Exercise:
The records are to be repeated in full, with the images removed.
****
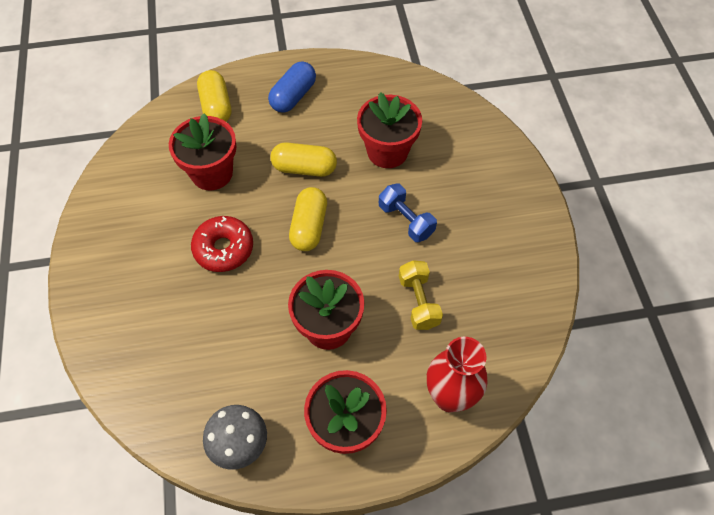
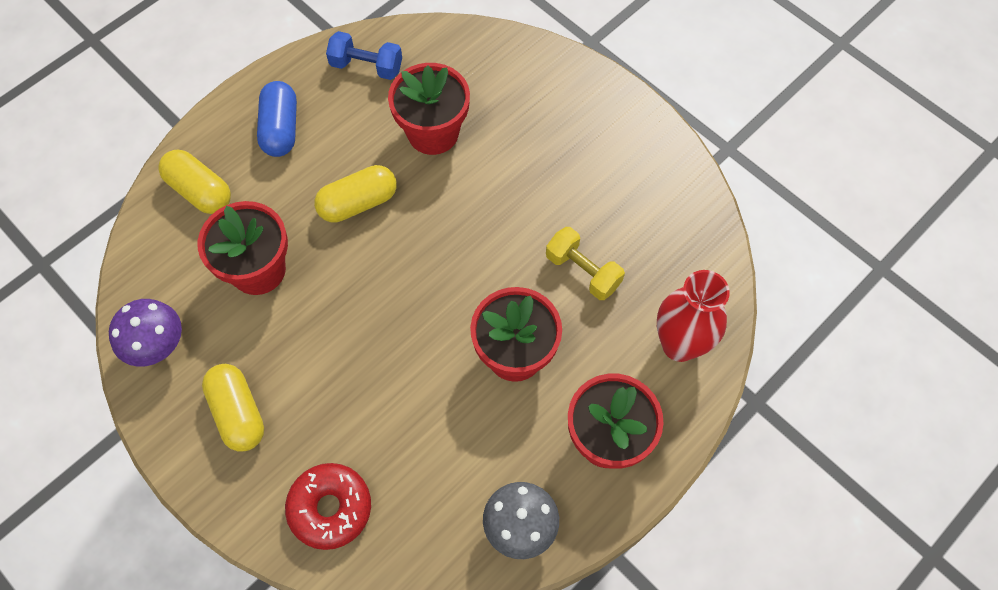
camera: 35 degrees left, 5 degrees up
(120, 184) = (159, 347): none -> purple mushroom
(224, 249) = (340, 343): red donut -> red donut (330, 508)
(309, 227) = (413, 263): yellow capsule -> yellow capsule (238, 413)
(406, 220) = (508, 196): blue dumbbell -> blue dumbbell (366, 66)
****
Your solution:
camera: 35 degrees left, 5 degrees up
(120, 184) = (159, 347): none -> purple mushroom
(224, 249) = (340, 343): red donut -> red donut (330, 508)
(309, 227) = (413, 263): yellow capsule -> yellow capsule (238, 413)
(406, 220) = (508, 196): blue dumbbell -> blue dumbbell (366, 66)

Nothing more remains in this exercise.